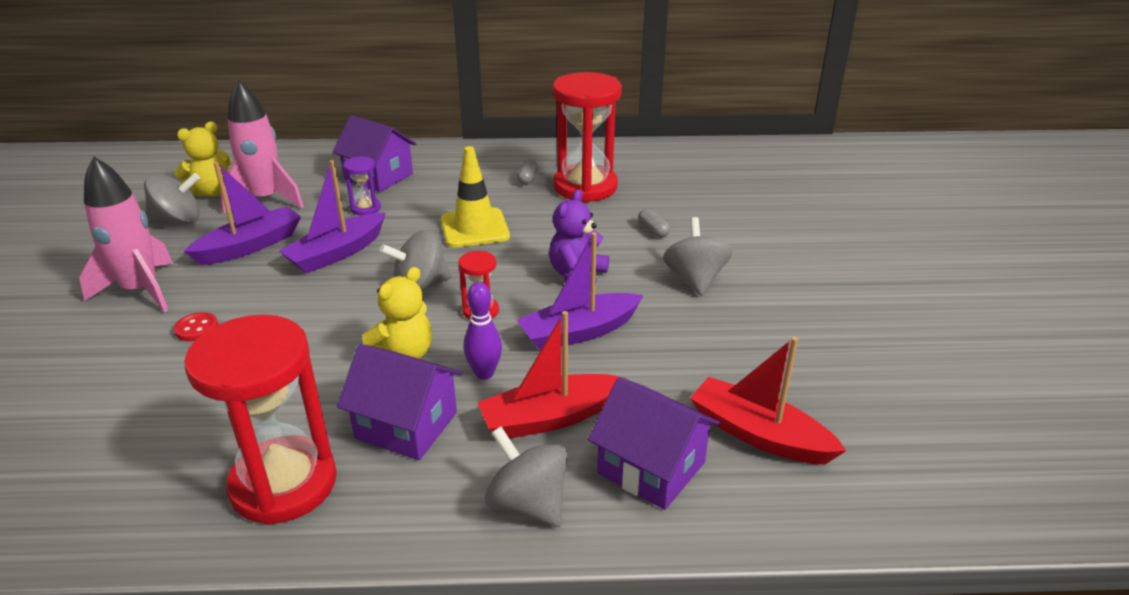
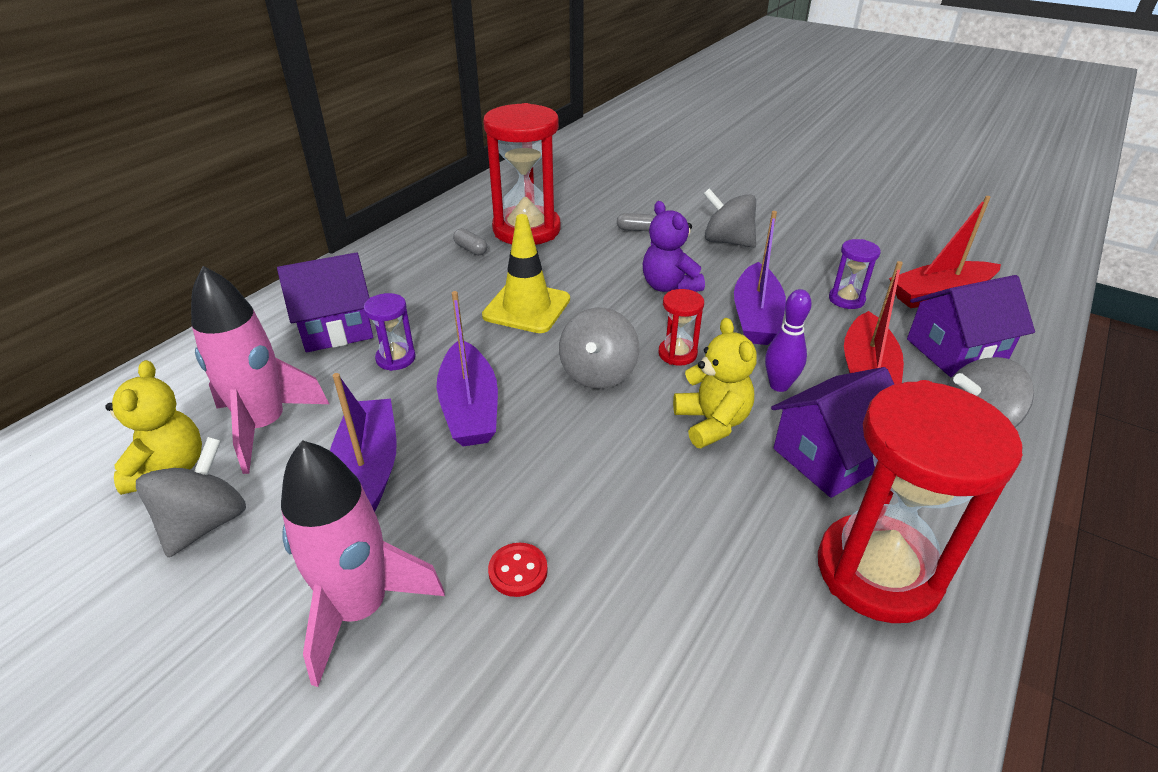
camera: 55 degrees left, 5 degrees up
(671, 375) = (846, 299): none -> purple hourglass

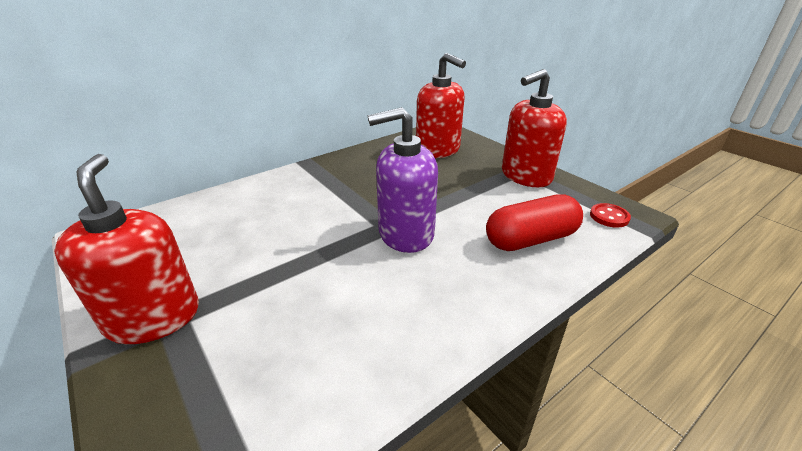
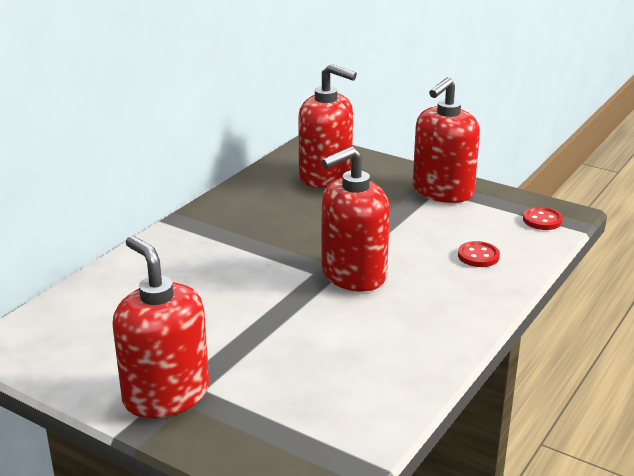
camera: 20 degrees left, 5 degrees down
(405, 234) = (353, 275): purple soap dispenser -> red soap dispenser
(531, 239) = (478, 256): red capsule -> red button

● Exercise directions
Since the pictures are not wanted, write out the rest of the data exactly as it reads.

● Response to this task
camera: 55 degrees left, 5 degrees up
(671, 375) = (846, 299): none -> purple hourglass

camera: 20 degrees left, 5 degrees down
(405, 234) = (353, 275): purple soap dispenser -> red soap dispenser
(531, 239) = (478, 256): red capsule -> red button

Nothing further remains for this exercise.